» **WORK ORDER**:
Return the data exactly, with all pictures removed.

━━━━━━━━

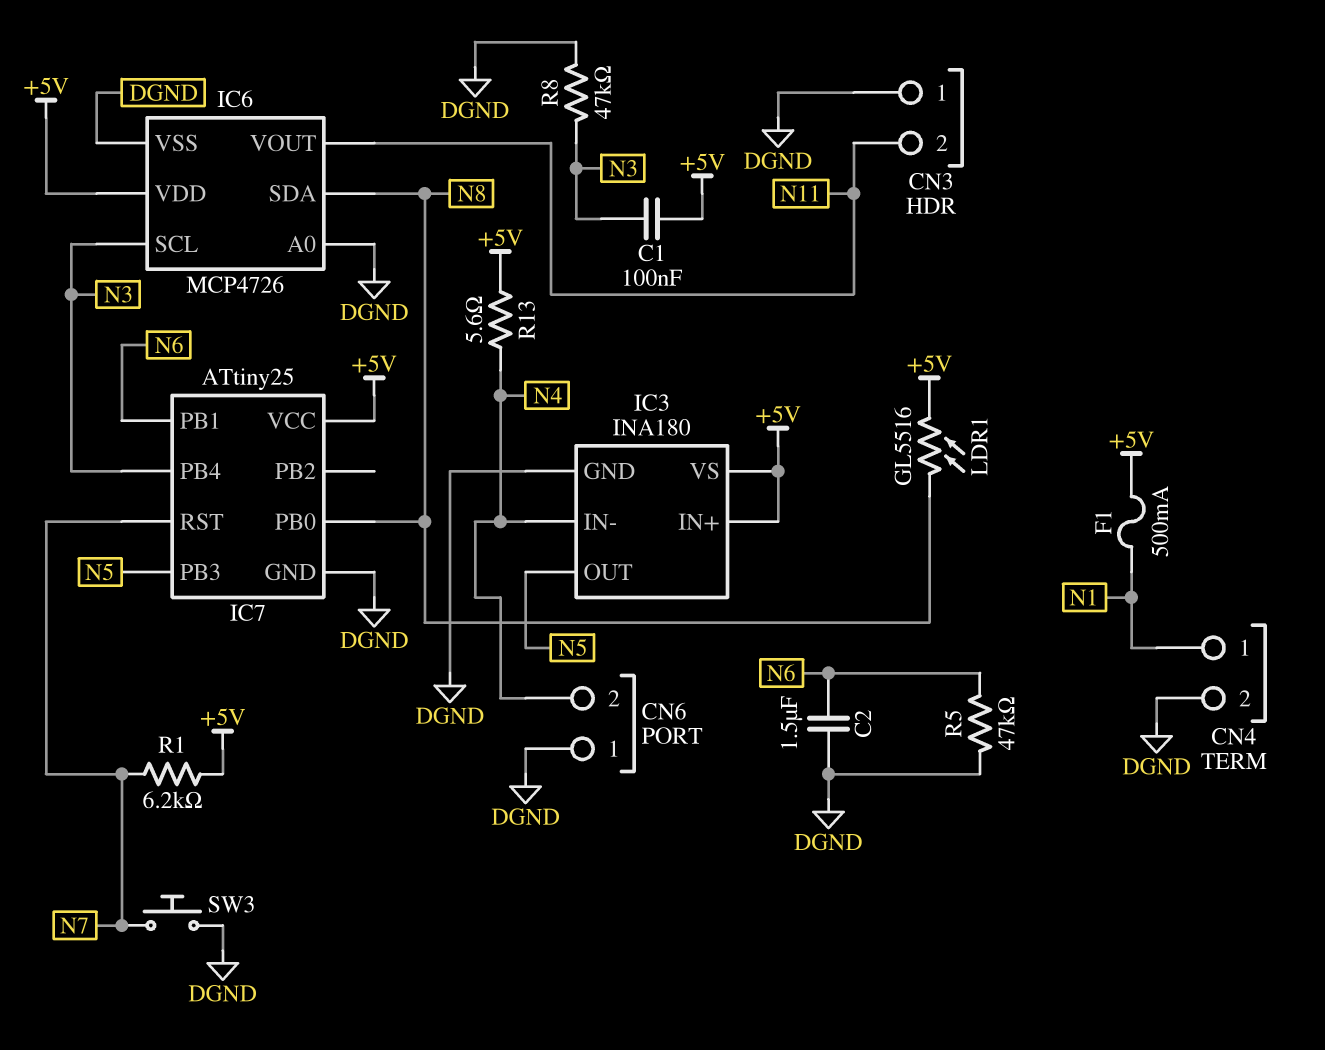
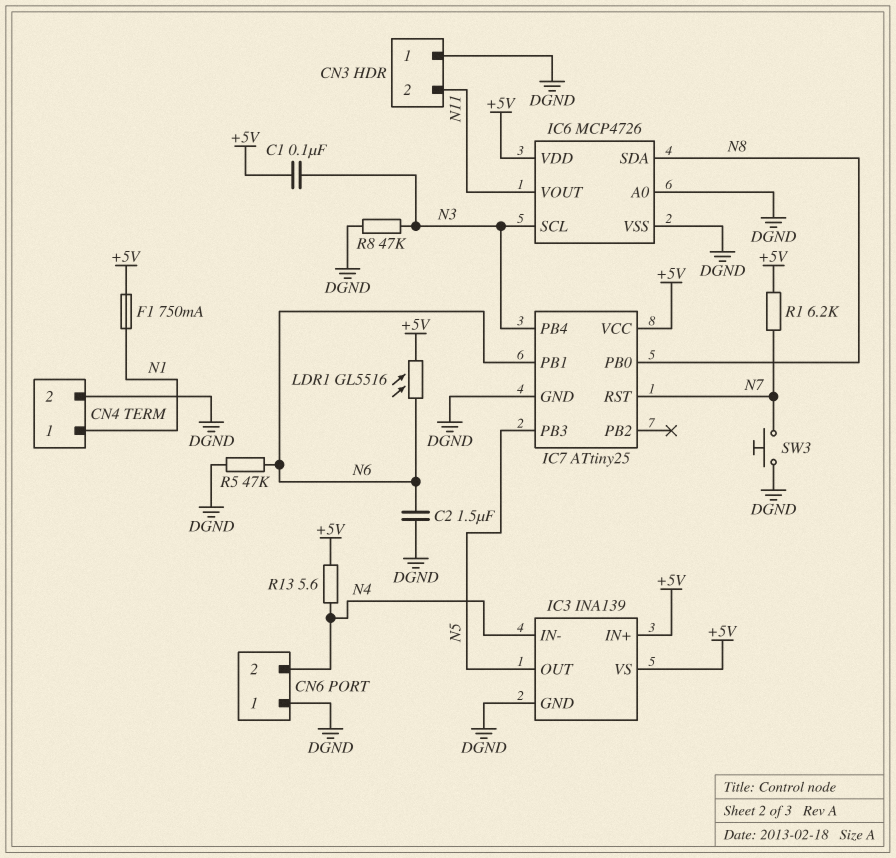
F1: 500mA (+5V, N1) -> 750mA (+5V, N1)
IC3: INA180 -> INA139
LDR1: GL5516 (+5V, N8) -> GL5516 (+5V, N6)

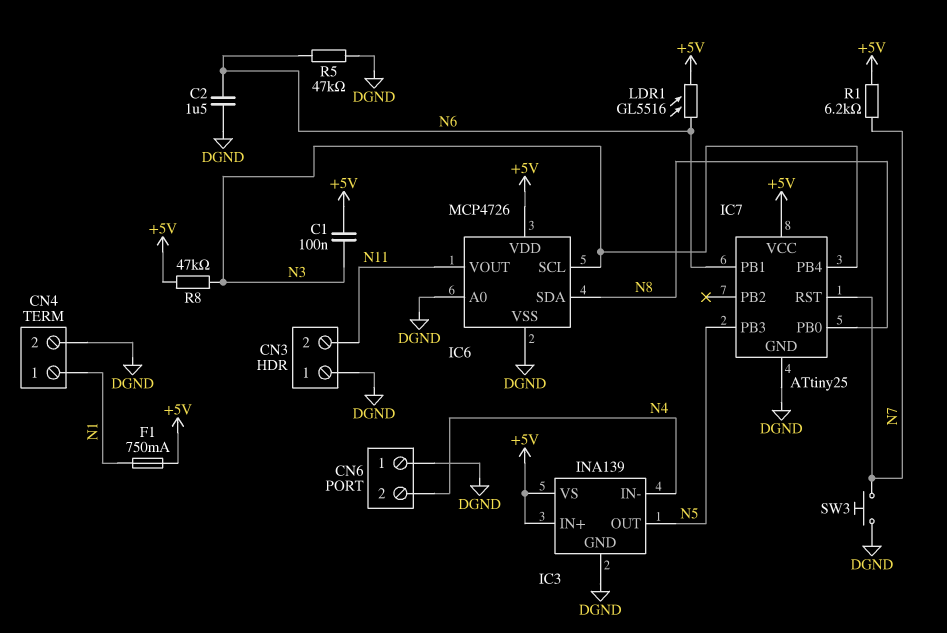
R8: 47k (DGND, N3) -> 47k (+5V, N3)
R13: 5.6 (+5V, N4) -> none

━━━━━━━━

» **EXPECTED OUTPUT**:
F1: 500mA (+5V, N1) -> 750mA (+5V, N1)
IC3: INA180 -> INA139
LDR1: GL5516 (+5V, N8) -> GL5516 (+5V, N6)

R8: 47k (DGND, N3) -> 47k (+5V, N3)
R13: 5.6 (+5V, N4) -> none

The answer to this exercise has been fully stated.